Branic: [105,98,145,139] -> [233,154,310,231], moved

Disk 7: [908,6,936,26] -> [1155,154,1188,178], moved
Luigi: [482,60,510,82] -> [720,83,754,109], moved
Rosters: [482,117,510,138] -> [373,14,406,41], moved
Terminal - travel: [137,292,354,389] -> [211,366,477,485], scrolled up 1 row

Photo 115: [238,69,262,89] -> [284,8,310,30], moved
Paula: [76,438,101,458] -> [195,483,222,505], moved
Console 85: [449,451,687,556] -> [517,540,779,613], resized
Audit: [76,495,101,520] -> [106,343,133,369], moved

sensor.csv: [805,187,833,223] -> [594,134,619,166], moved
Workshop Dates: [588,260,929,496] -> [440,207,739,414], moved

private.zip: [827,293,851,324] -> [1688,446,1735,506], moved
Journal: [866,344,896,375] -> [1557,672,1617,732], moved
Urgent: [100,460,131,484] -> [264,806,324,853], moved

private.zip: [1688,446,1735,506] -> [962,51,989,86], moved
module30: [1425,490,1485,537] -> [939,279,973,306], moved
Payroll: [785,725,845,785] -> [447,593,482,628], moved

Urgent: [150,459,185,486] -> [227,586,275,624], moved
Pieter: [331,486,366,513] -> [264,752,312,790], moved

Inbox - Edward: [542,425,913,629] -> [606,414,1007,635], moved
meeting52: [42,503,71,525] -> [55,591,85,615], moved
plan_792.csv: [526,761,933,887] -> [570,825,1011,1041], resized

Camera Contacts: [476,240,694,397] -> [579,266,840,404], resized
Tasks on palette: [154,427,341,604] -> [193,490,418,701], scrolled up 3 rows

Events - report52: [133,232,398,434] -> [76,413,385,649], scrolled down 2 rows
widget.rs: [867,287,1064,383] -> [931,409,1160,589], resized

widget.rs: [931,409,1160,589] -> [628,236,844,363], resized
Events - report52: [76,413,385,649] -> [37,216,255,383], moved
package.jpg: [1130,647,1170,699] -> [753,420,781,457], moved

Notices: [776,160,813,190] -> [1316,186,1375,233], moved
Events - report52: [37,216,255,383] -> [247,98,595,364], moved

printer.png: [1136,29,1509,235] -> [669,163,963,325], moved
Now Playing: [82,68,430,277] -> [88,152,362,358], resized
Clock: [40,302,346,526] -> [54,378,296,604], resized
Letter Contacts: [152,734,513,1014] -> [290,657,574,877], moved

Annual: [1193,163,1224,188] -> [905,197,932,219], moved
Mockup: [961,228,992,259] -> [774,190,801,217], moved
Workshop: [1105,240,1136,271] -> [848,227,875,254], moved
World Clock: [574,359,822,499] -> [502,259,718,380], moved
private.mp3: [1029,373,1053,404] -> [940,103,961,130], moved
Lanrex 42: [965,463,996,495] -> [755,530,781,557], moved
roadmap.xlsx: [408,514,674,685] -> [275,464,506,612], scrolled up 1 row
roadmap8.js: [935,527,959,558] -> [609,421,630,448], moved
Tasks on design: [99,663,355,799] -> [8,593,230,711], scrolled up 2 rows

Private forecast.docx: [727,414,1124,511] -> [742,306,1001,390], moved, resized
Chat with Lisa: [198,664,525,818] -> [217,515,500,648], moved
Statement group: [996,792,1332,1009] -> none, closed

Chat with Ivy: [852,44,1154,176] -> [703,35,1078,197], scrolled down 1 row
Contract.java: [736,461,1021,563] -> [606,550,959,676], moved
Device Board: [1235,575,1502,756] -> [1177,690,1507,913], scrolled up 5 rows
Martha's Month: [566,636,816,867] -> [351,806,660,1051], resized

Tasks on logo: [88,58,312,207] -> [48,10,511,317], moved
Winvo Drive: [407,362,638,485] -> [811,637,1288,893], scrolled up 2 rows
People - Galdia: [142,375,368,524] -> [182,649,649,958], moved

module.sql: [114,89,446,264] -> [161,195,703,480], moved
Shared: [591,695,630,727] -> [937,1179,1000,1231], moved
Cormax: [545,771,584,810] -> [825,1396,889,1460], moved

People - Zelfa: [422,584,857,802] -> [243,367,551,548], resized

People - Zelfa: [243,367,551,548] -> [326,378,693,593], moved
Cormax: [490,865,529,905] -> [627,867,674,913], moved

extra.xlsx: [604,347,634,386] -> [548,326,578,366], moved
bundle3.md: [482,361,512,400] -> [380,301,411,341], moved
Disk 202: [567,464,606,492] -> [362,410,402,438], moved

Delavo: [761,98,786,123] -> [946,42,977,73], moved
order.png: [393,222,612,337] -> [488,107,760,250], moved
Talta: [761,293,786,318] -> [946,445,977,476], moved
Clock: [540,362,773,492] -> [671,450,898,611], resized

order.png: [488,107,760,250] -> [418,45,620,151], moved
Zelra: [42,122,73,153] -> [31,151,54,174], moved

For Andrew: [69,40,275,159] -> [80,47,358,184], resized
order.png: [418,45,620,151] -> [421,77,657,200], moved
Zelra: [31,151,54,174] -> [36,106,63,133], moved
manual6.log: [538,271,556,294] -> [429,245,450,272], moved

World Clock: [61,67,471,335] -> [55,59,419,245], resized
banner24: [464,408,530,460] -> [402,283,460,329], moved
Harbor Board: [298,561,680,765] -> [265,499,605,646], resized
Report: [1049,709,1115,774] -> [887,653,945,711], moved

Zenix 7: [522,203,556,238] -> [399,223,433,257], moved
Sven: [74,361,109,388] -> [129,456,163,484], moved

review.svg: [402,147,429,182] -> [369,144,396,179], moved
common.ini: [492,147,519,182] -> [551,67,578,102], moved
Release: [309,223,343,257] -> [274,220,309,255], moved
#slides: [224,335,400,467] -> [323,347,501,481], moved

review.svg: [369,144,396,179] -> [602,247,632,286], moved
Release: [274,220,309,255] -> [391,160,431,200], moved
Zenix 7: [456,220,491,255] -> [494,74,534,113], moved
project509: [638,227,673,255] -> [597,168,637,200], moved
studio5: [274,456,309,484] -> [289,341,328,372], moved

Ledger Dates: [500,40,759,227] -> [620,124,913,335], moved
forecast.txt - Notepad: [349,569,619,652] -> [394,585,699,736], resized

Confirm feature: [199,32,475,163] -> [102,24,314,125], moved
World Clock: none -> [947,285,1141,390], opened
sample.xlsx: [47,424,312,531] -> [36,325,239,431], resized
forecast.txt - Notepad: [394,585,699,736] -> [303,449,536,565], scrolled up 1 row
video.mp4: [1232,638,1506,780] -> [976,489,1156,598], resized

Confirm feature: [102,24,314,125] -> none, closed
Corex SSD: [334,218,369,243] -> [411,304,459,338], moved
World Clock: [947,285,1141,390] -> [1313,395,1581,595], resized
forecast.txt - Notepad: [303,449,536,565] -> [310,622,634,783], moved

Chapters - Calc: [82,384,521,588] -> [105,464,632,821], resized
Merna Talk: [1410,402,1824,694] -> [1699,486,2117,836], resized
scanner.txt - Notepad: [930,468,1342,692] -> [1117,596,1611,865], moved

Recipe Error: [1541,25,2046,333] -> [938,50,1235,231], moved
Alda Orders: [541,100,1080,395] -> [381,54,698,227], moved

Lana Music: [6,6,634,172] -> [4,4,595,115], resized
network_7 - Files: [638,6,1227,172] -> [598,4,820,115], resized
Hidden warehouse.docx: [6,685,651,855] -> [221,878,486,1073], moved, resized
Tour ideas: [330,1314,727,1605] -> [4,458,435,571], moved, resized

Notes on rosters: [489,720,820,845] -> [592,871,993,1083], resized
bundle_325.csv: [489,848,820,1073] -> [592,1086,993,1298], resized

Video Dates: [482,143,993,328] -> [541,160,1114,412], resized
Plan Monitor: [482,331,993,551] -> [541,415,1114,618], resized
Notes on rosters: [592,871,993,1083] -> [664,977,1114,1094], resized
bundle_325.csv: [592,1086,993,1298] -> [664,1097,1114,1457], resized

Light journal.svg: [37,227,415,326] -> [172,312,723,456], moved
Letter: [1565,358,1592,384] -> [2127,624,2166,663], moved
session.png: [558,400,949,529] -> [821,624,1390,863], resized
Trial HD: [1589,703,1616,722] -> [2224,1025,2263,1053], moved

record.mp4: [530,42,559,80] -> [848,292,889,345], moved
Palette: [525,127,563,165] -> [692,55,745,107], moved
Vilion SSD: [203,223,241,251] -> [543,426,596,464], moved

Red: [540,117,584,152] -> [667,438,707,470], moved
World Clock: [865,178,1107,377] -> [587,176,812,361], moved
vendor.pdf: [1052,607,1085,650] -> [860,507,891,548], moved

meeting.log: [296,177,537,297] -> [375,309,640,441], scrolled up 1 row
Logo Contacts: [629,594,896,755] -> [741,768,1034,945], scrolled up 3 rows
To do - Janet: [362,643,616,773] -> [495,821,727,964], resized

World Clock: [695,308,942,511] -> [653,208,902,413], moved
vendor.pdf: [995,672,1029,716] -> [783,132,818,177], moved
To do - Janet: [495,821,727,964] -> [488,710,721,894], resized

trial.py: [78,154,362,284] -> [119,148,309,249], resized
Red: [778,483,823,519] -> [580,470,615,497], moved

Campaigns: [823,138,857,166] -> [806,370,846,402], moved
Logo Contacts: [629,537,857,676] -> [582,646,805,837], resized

Activity:
Give again, word for word, every line of the listing above from the one with "Tasks on palette: [154,427,341,604]" to the one with "widget.rs: [931,409,1160,589] ->", both inclusive, and nothing beyond them.

Solution:
Tasks on palette: [154,427,341,604] -> [193,490,418,701], scrolled up 3 rows

Events - report52: [133,232,398,434] -> [76,413,385,649], scrolled down 2 rows
widget.rs: [867,287,1064,383] -> [931,409,1160,589], resized

widget.rs: [931,409,1160,589] -> [628,236,844,363], resized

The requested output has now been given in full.